Records shown
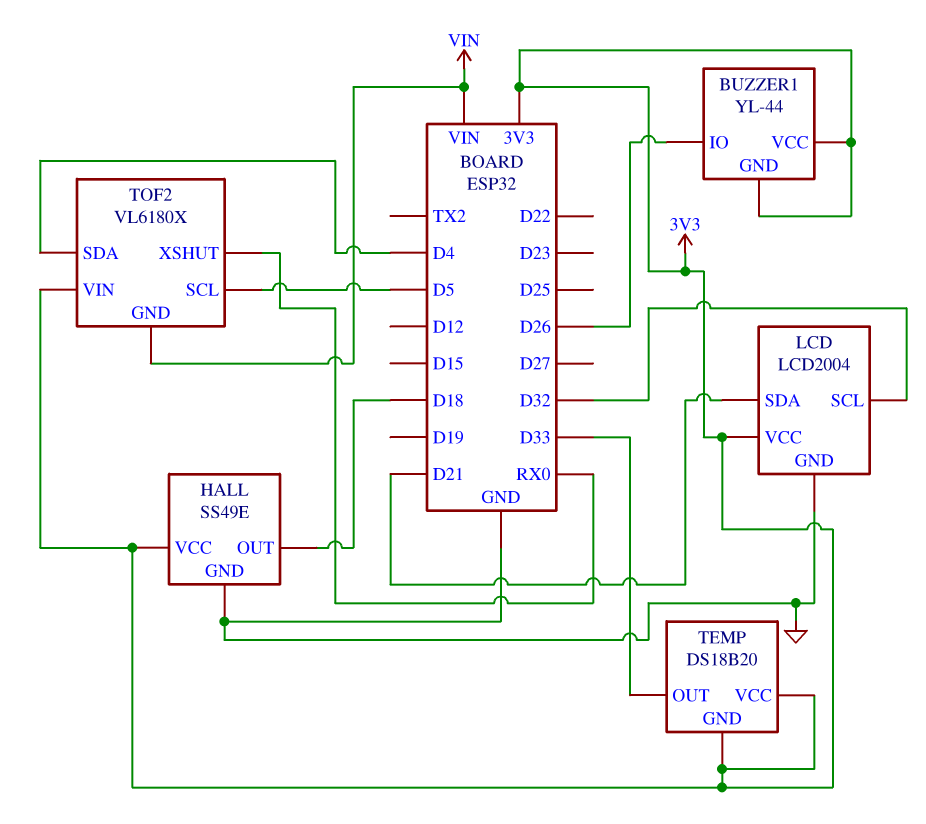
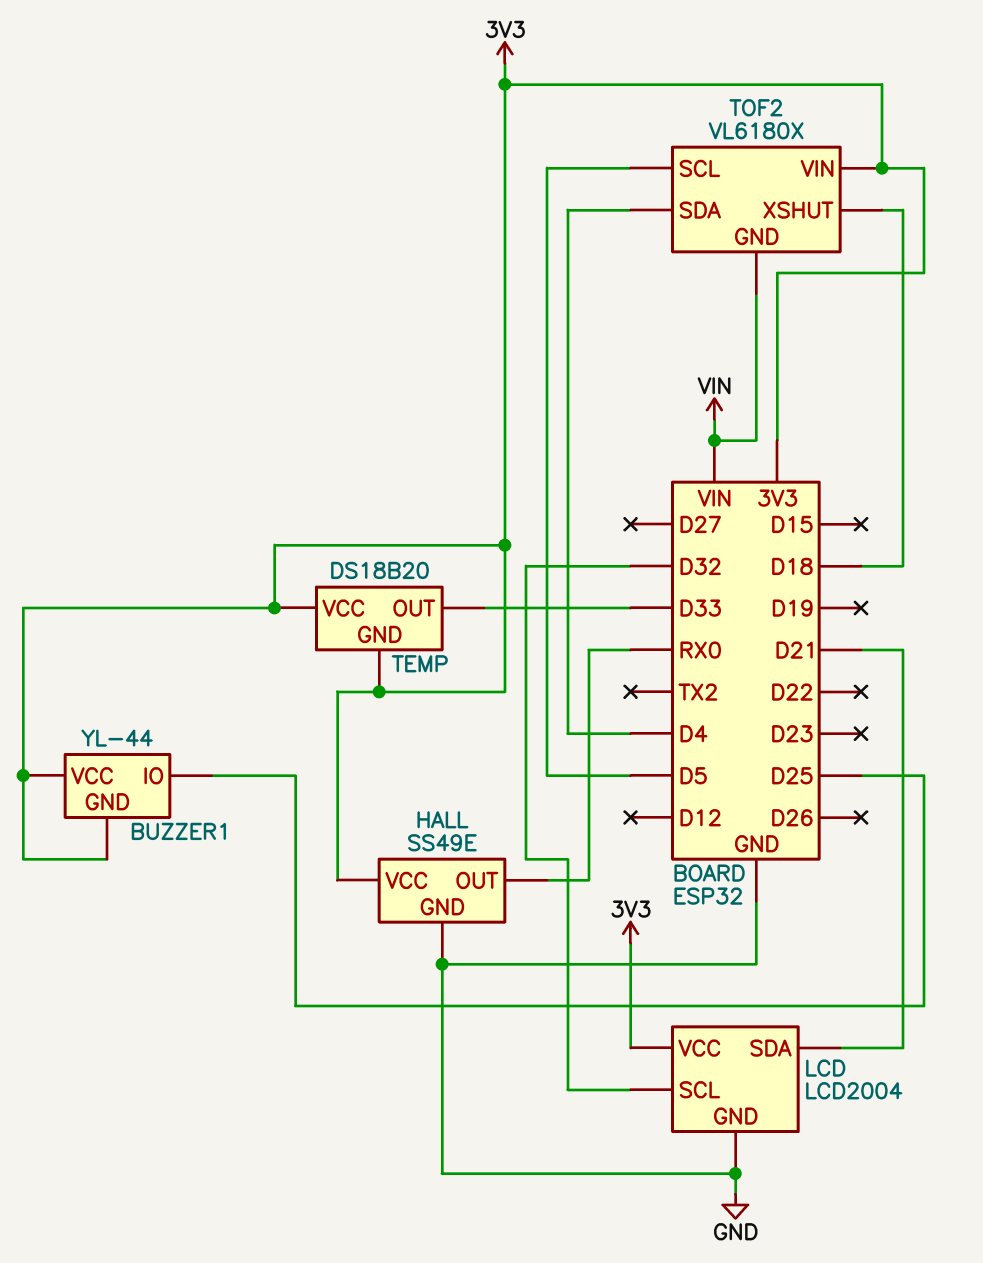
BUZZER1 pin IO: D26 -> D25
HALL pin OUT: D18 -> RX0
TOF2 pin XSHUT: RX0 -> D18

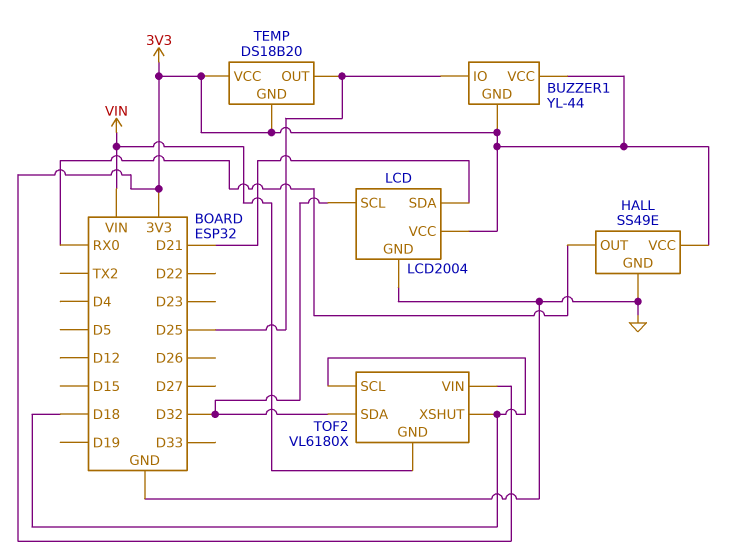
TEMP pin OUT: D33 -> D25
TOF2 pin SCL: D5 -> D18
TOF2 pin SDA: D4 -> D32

--

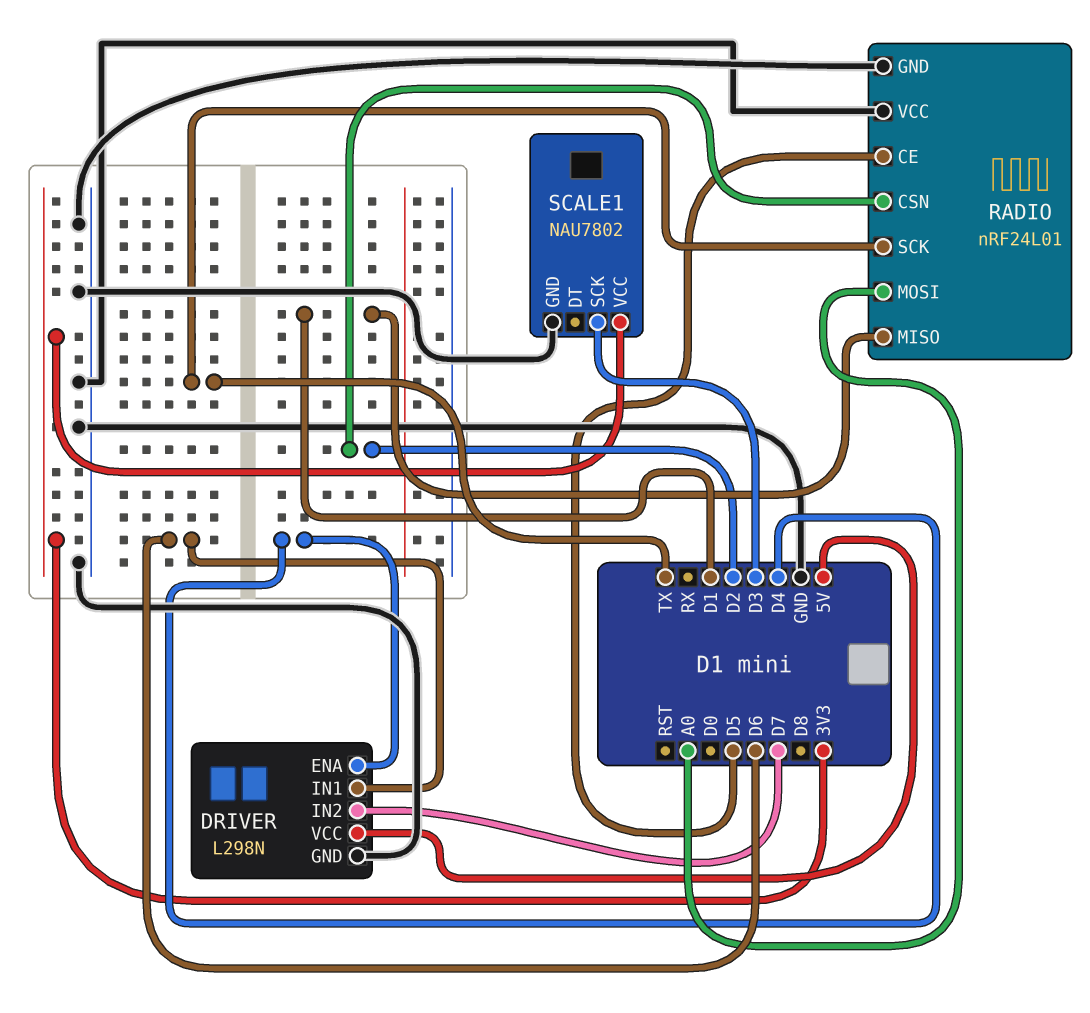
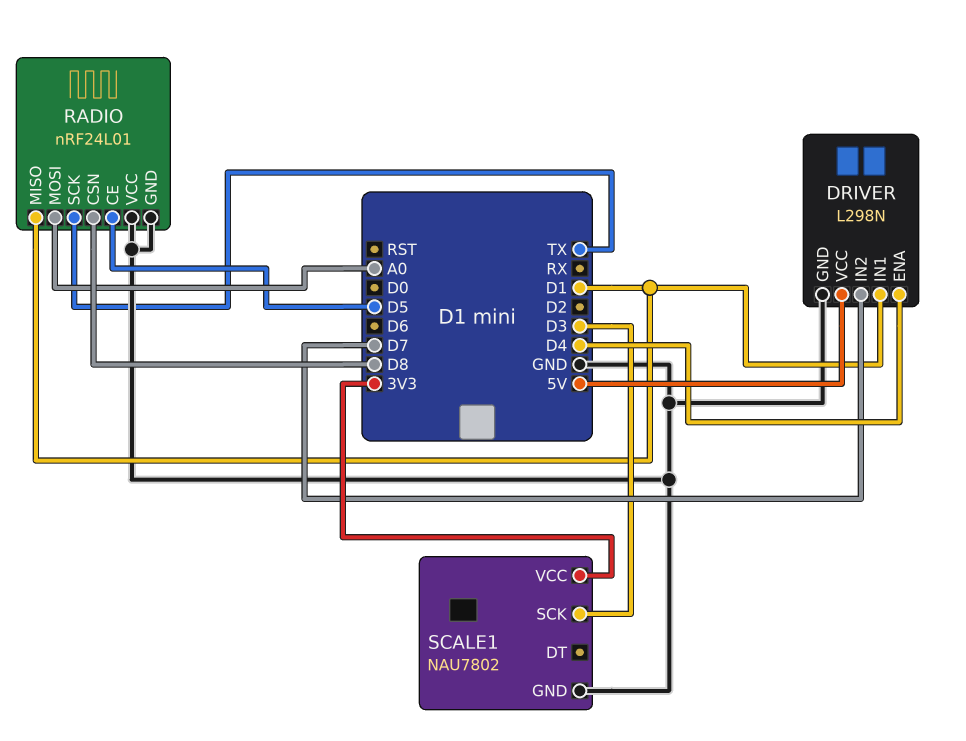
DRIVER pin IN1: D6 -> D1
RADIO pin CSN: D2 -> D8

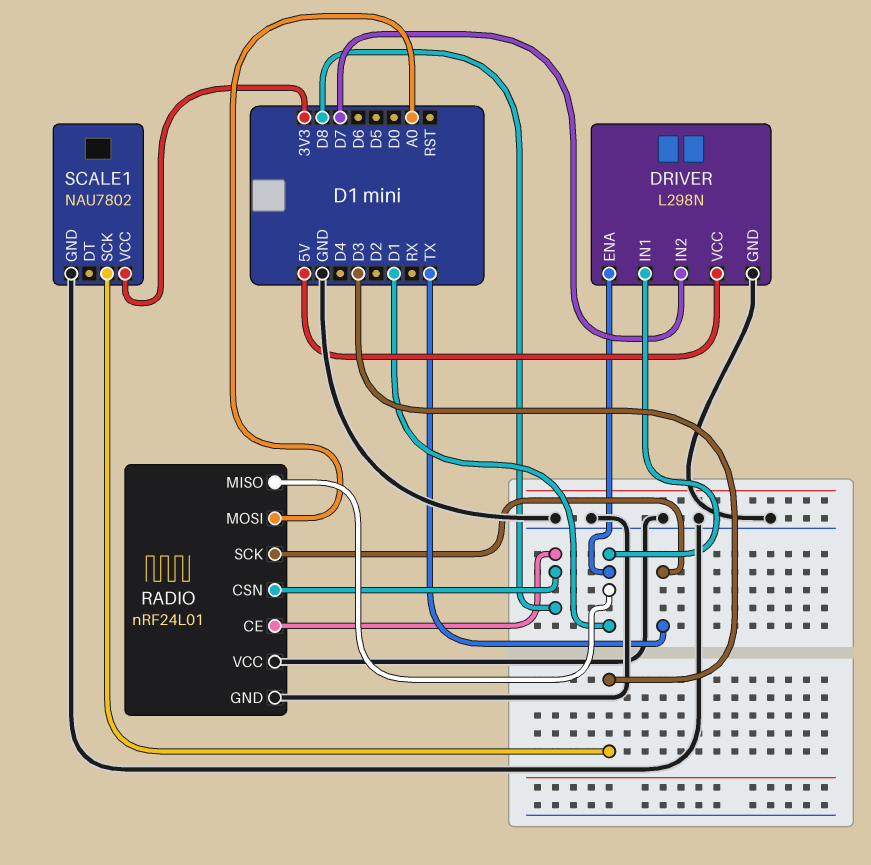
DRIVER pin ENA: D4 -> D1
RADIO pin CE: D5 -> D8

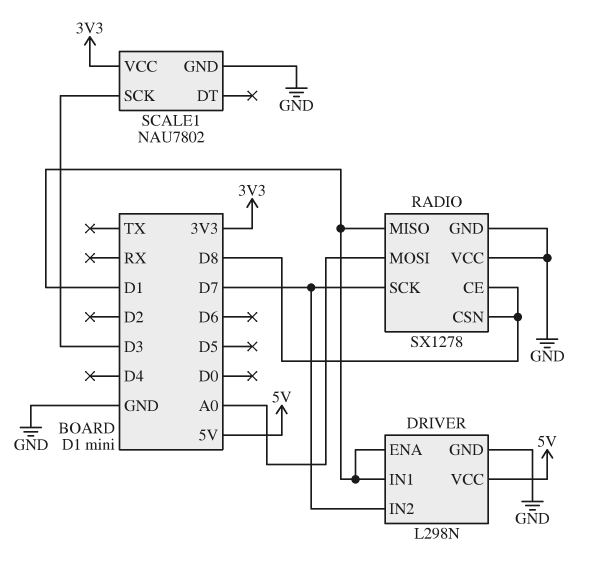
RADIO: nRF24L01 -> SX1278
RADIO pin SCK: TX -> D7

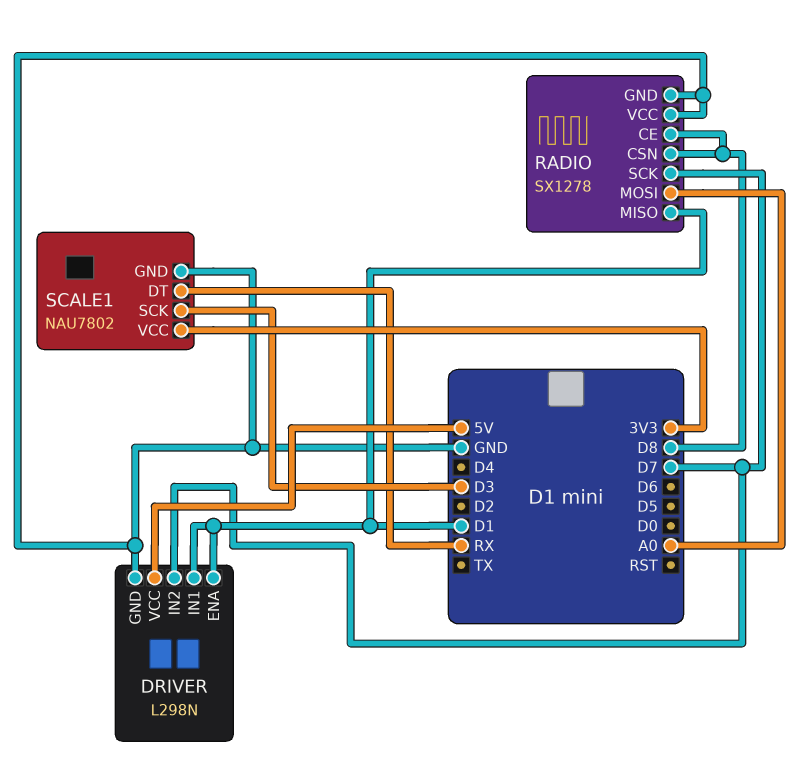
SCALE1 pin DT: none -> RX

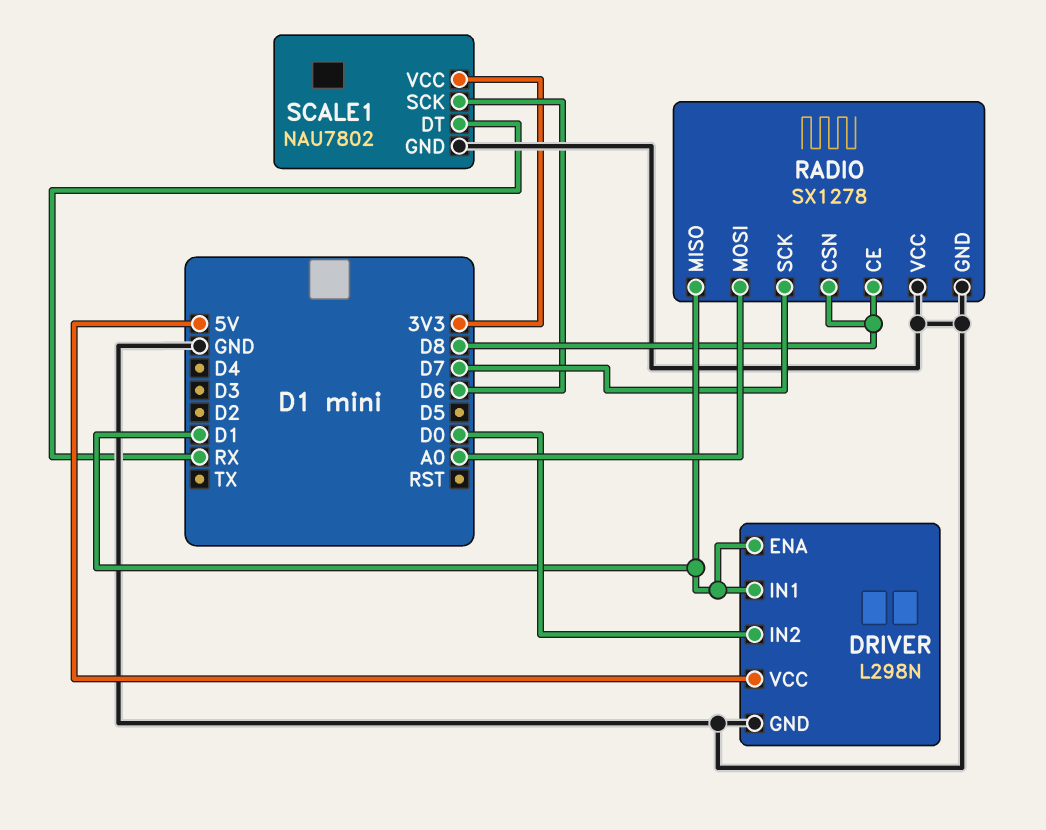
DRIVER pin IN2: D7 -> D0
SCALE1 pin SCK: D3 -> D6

How to complete this task
From the records above, copy only the lines running from the line holding "BUZZER1 pin IO: D26 -> D25" through the line holding "TOF2 pin SDA: D4 -> D32", with no pictures.

Solution to the problem
BUZZER1 pin IO: D26 -> D25
HALL pin OUT: D18 -> RX0
TOF2 pin XSHUT: RX0 -> D18

TEMP pin OUT: D33 -> D25
TOF2 pin SCL: D5 -> D18
TOF2 pin SDA: D4 -> D32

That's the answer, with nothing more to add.